*What the task requires:*
Whenever a picture appears, leave it out while repeating all the other data exactly.

*Data shown:*
+++

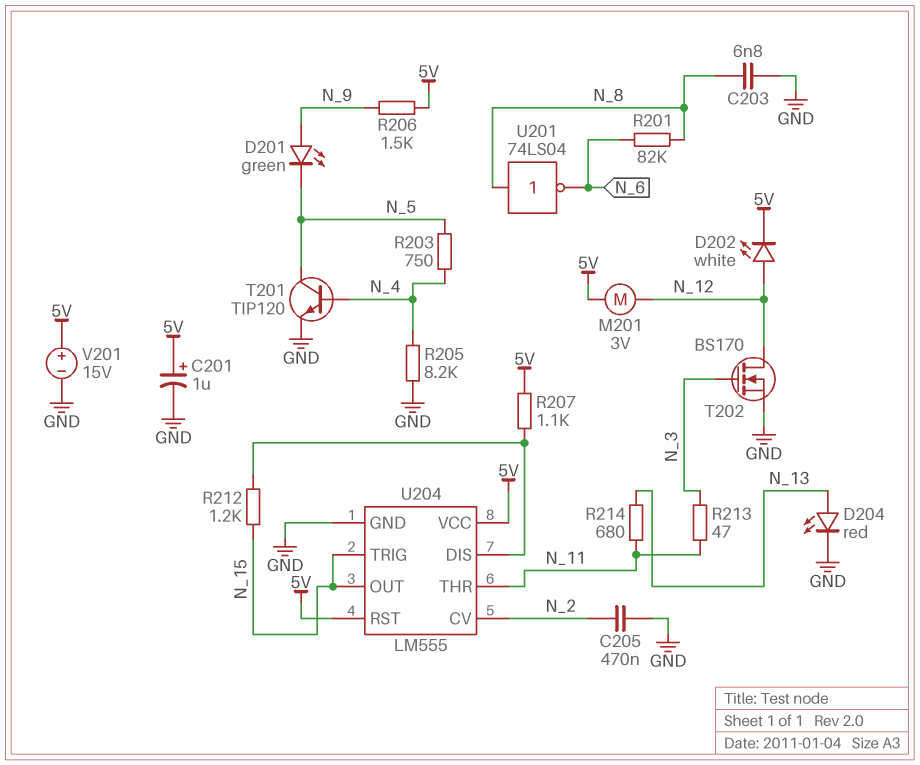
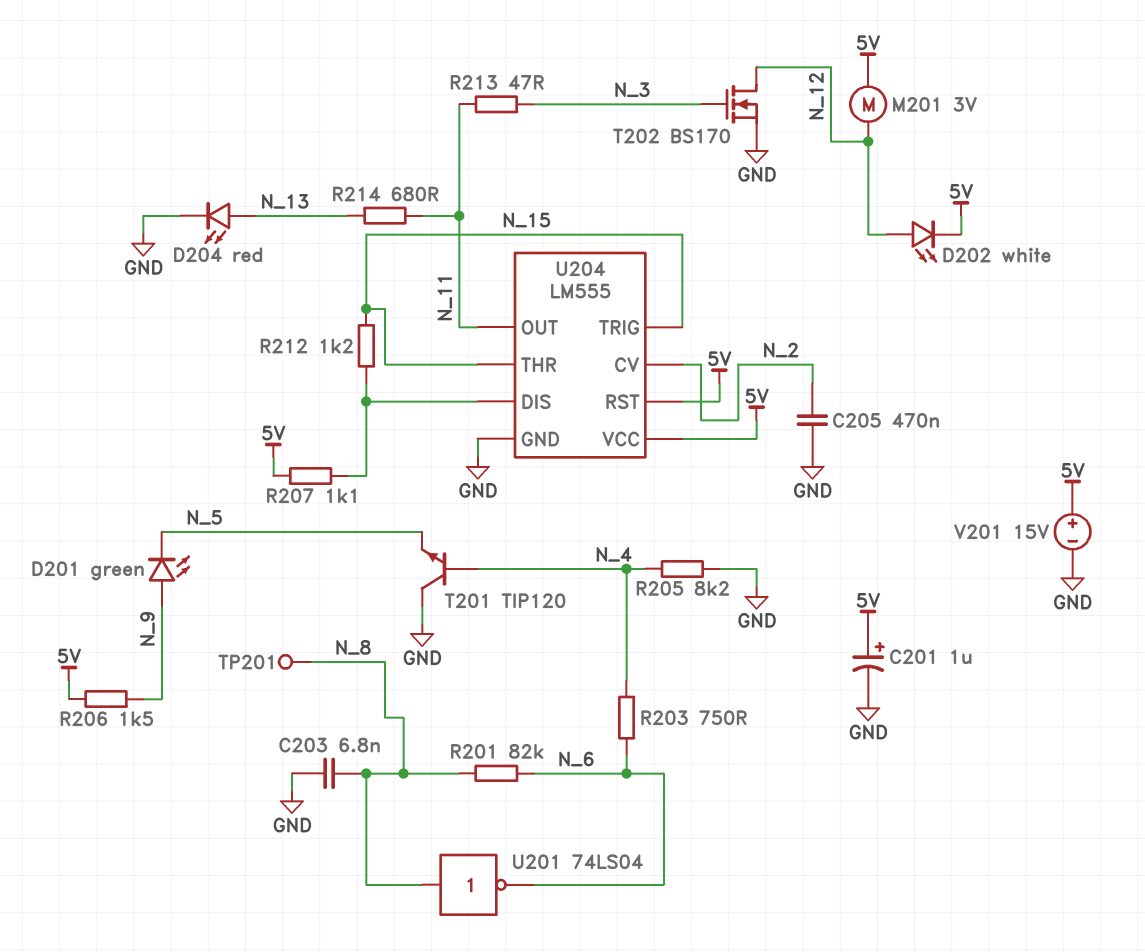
R203: 750 (N_4, N_5) -> 750 (N_4, N_6)
T201: NPN TIP120 (B N_4, C N_5, E GND) -> NPN TIP120 (B N_4, C GND, E N_5)
TP201: none -> test point (N_8)
U204 pin OUT: N_15 -> N_11
U204 pin THR: N_11 -> N_15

+++

*Your response:*
R203: 750 (N_4, N_5) -> 750 (N_4, N_6)
T201: NPN TIP120 (B N_4, C N_5, E GND) -> NPN TIP120 (B N_4, C GND, E N_5)
TP201: none -> test point (N_8)
U204 pin OUT: N_15 -> N_11
U204 pin THR: N_11 -> N_15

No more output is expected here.